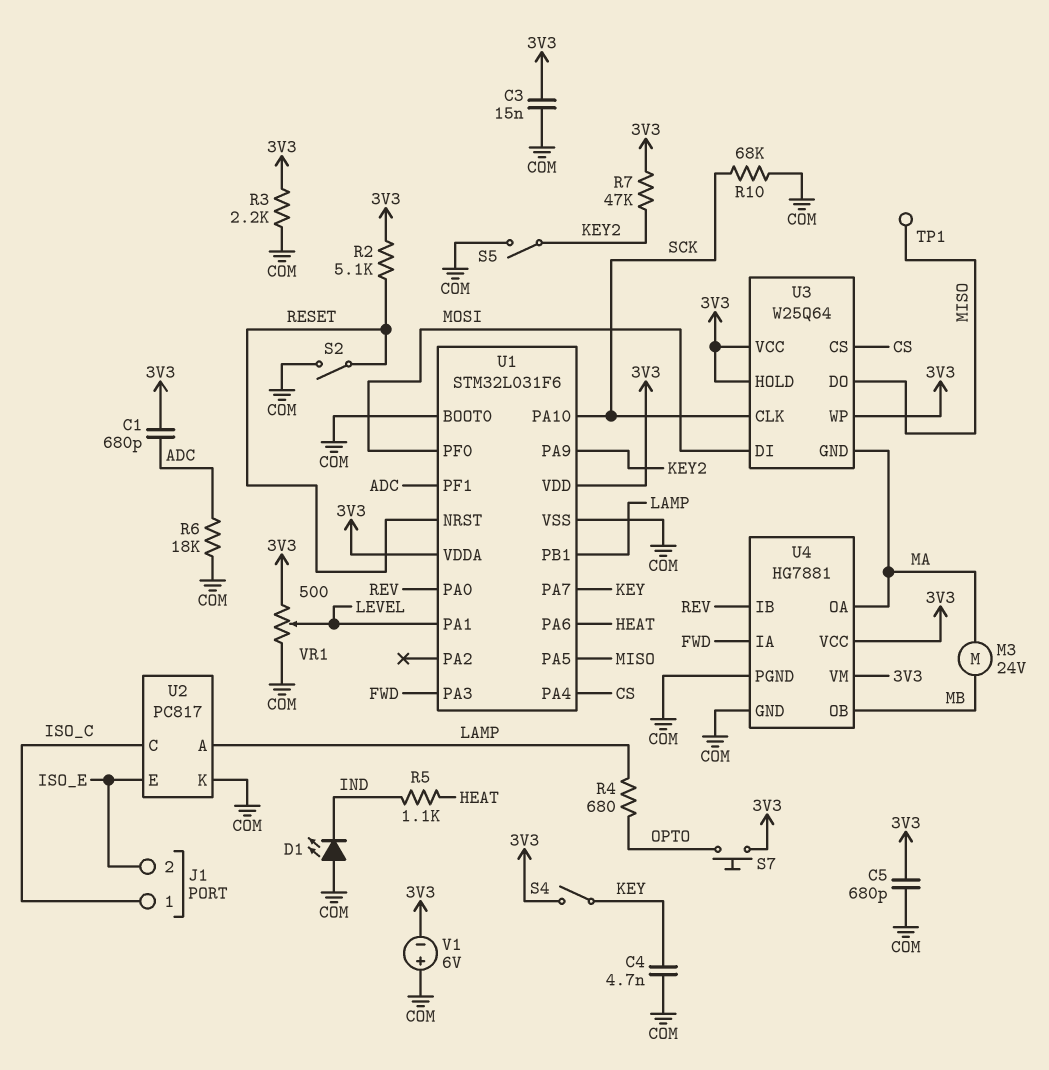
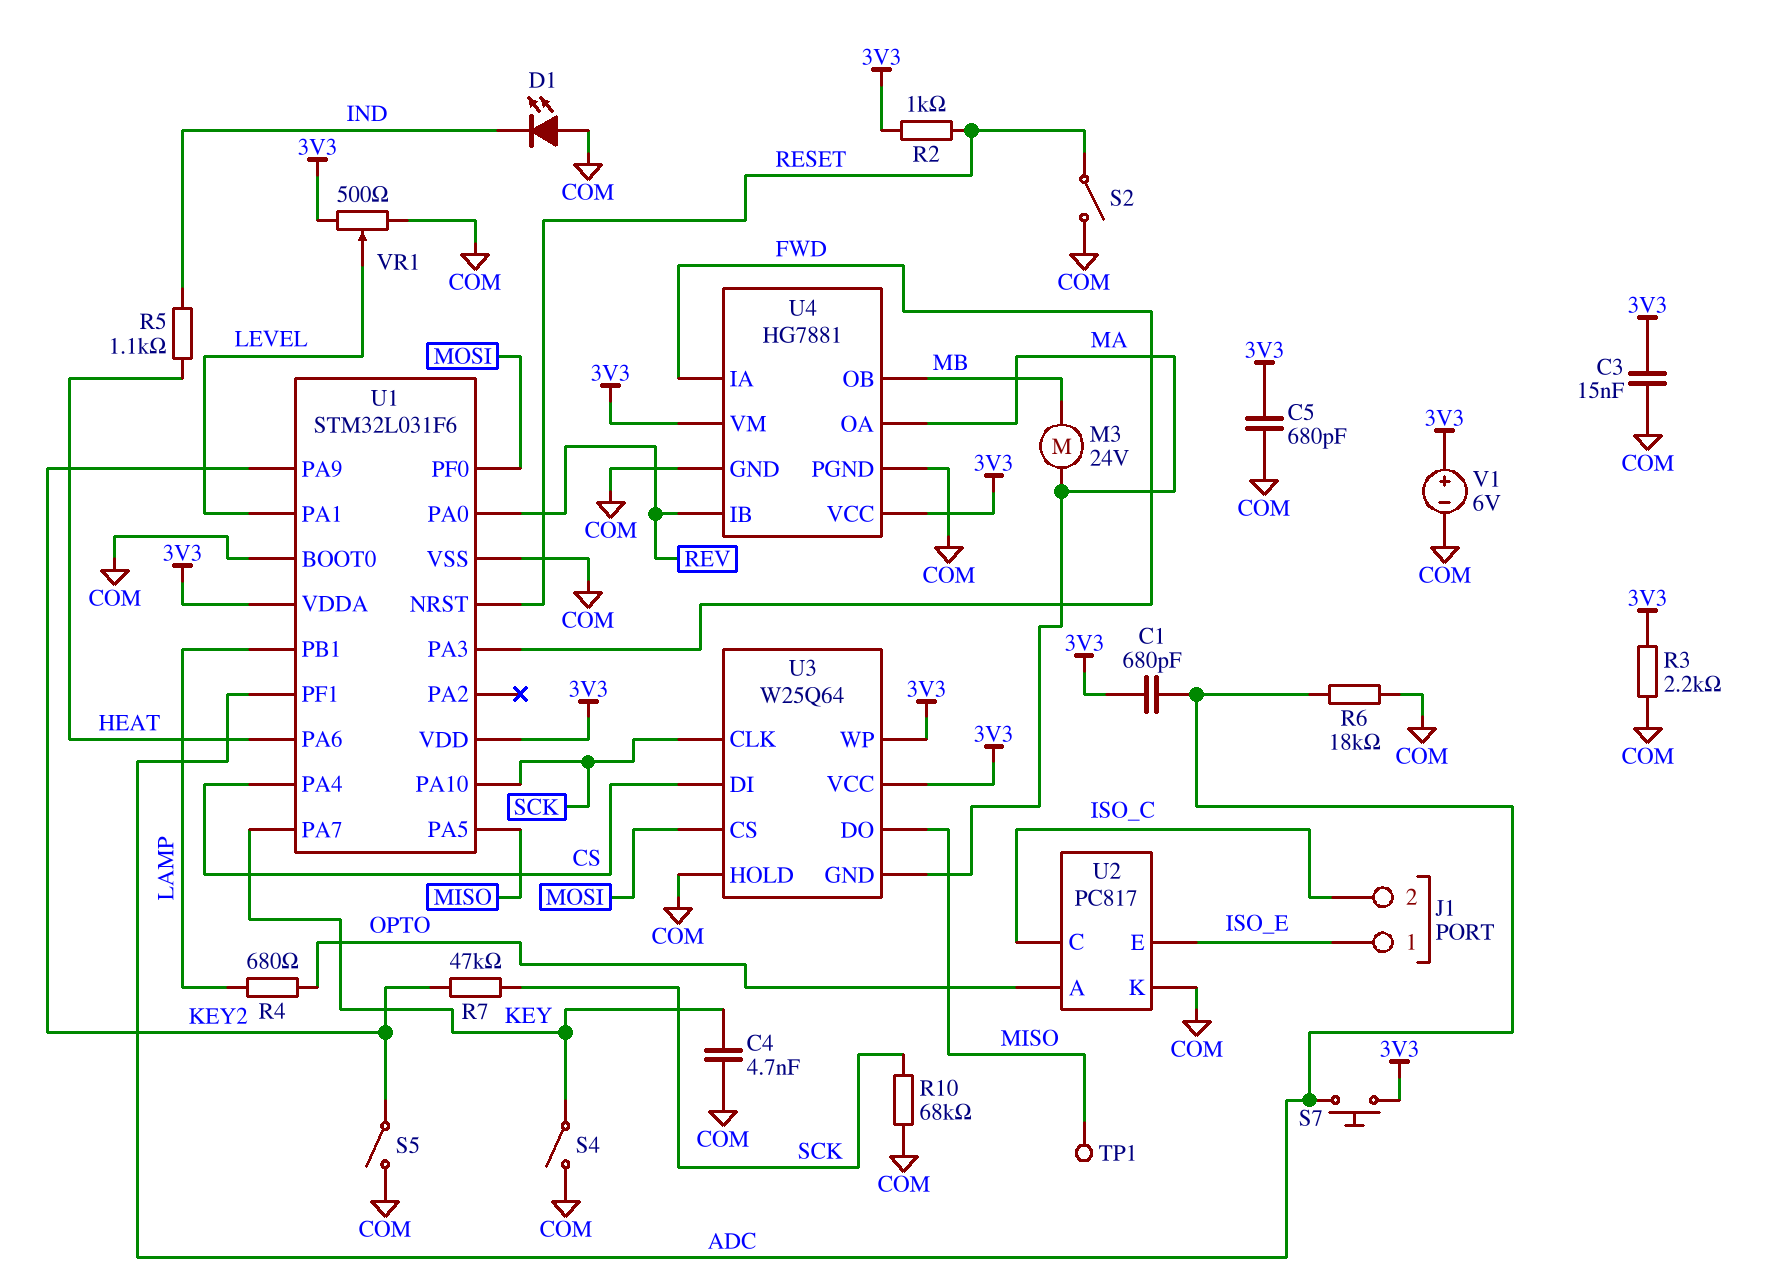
J1 pin 1: ISO_C -> ISO_E
J1 pin 2: ISO_E -> ISO_C
R2: 5.1k (3V3, RESET) -> 1k (3V3, RESET)
R7: 47k (3V3, KEY2) -> 47k (KEY2, SCK)
S4: switch (3V3, KEY) -> switch (COM, KEY)
S7: button (3V3, OPTO) -> button (3V3, ADC)
U2 pin A: LAMP -> OPTO
U3 pin CS: CS -> MOSI
U3 pin DI: MOSI -> CS
U3 pin HOLD: 3V3 -> COM
V1: 6V (plus COM, minus 3V3) -> 6V (plus 3V3, minus COM)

-------

TASK ITEM> Write out the whole listing exactly, and drop the pictures.

ANSWER BOX>
J1 pin 1: ISO_C -> ISO_E
J1 pin 2: ISO_E -> ISO_C
R2: 5.1k (3V3, RESET) -> 1k (3V3, RESET)
R7: 47k (3V3, KEY2) -> 47k (KEY2, SCK)
S4: switch (3V3, KEY) -> switch (COM, KEY)
S7: button (3V3, OPTO) -> button (3V3, ADC)
U2 pin A: LAMP -> OPTO
U3 pin CS: CS -> MOSI
U3 pin DI: MOSI -> CS
U3 pin HOLD: 3V3 -> COM
V1: 6V (plus COM, minus 3V3) -> 6V (plus 3V3, minus COM)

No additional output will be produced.